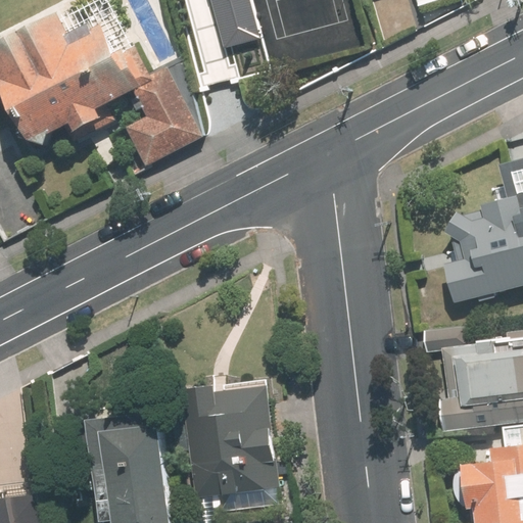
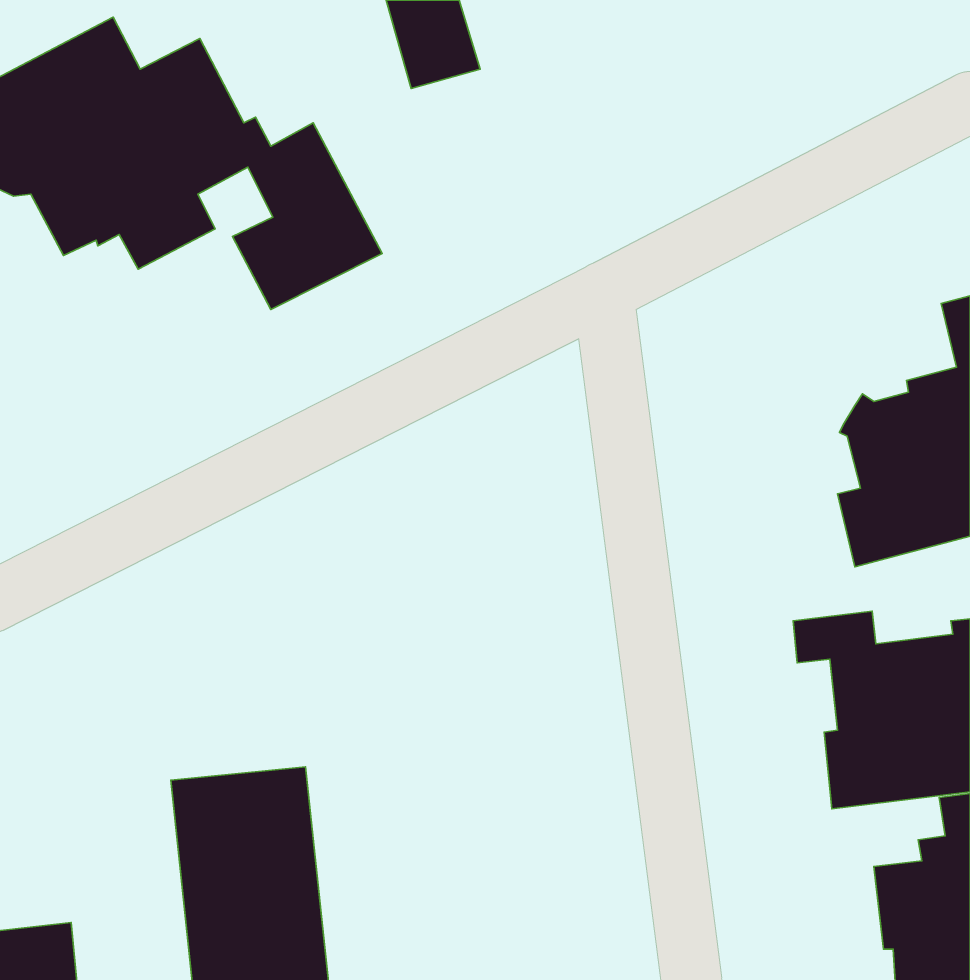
building: [184,382,282,511] -> none

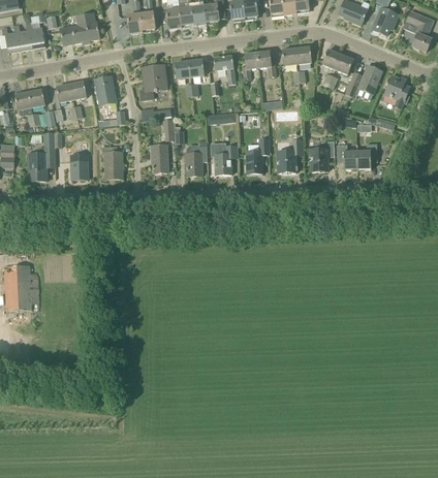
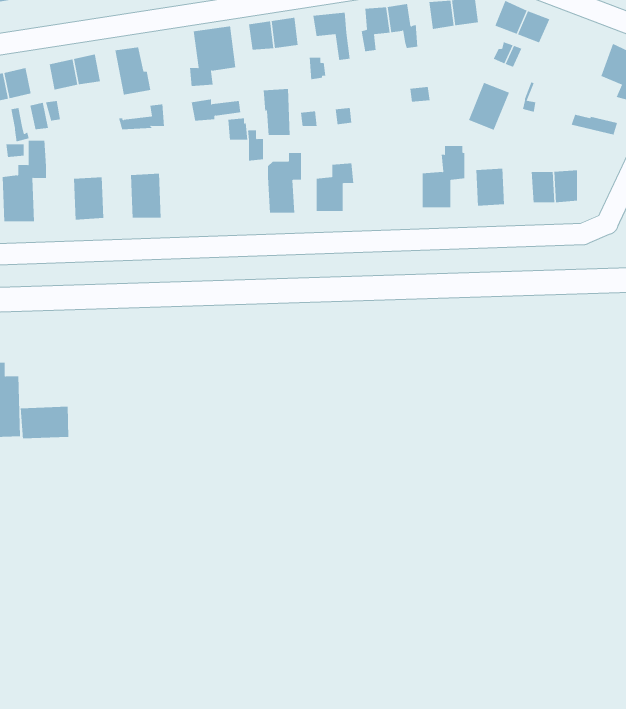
building: [357,65,382,94] -> [468,82,510,131]
building: [246,138,270,173] -> none
building: [151,145,167,172] -> [263,89,291,135]
building: none -> [20,406,69,439]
====================
◆ **TRY IT**:
Your answer must be a verbatim copy of the entries above, with no images included.

◆ **RESPONSE TO THIS TASK**:
building: [184,382,282,511] -> none

building: [357,65,382,94] -> [468,82,510,131]
building: [246,138,270,173] -> none
building: [151,145,167,172] -> [263,89,291,135]
building: none -> [20,406,69,439]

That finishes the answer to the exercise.